PROBLEM TO SOLVE:
Keep the text of the data exactly as it is and omit each picture from the copy.

Saved data entries
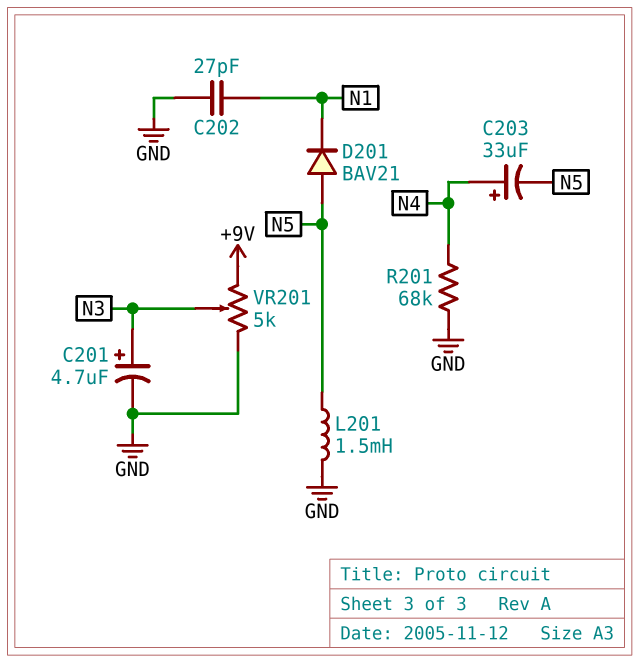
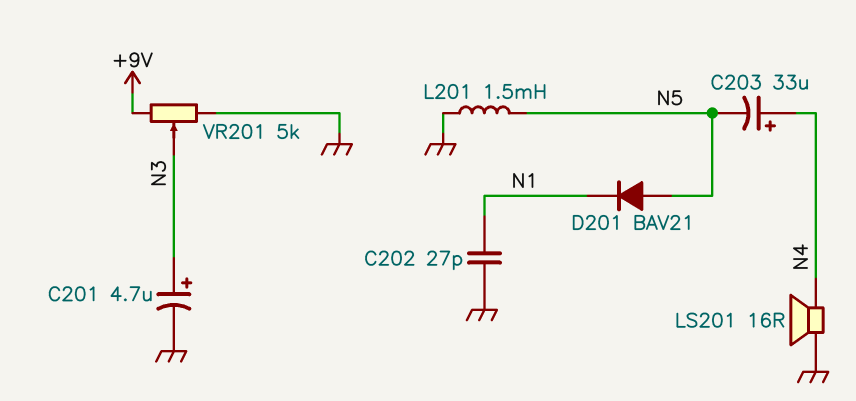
LS201: none -> speaker 16R (GND, N4)
R201: 68k (GND, N4) -> none

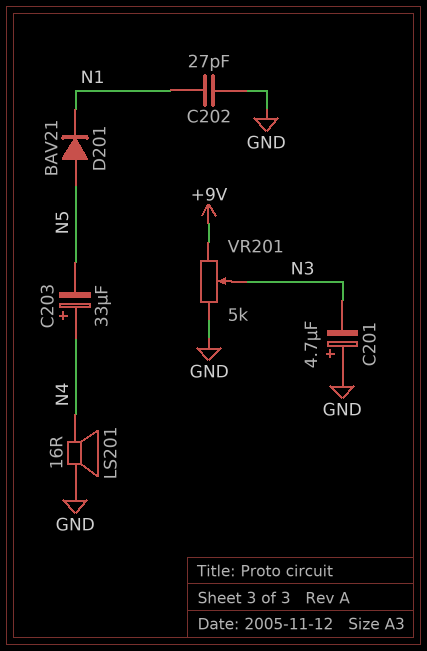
C201: 4.7uF (plus N3, minus GND) -> 4.7uF (plus GND, minus N3)
L201: 1.5mH (GND, N5) -> none

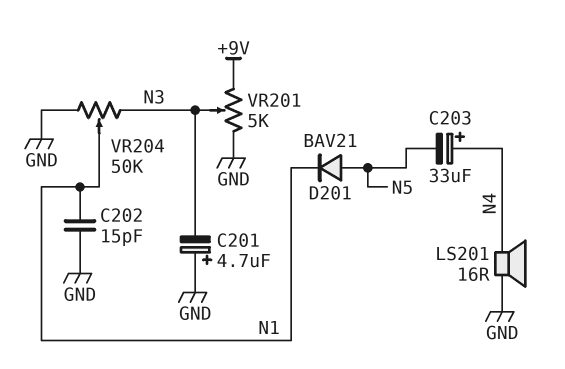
C202: 27pF (GND, N1) -> 15pF (GND, N1)
VR204: none -> 50k (GND, N3, wiper N1)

TASK SOLUTION:
LS201: none -> speaker 16R (GND, N4)
R201: 68k (GND, N4) -> none

C201: 4.7uF (plus N3, minus GND) -> 4.7uF (plus GND, minus N3)
L201: 1.5mH (GND, N5) -> none

C202: 27pF (GND, N1) -> 15pF (GND, N1)
VR204: none -> 50k (GND, N3, wiper N1)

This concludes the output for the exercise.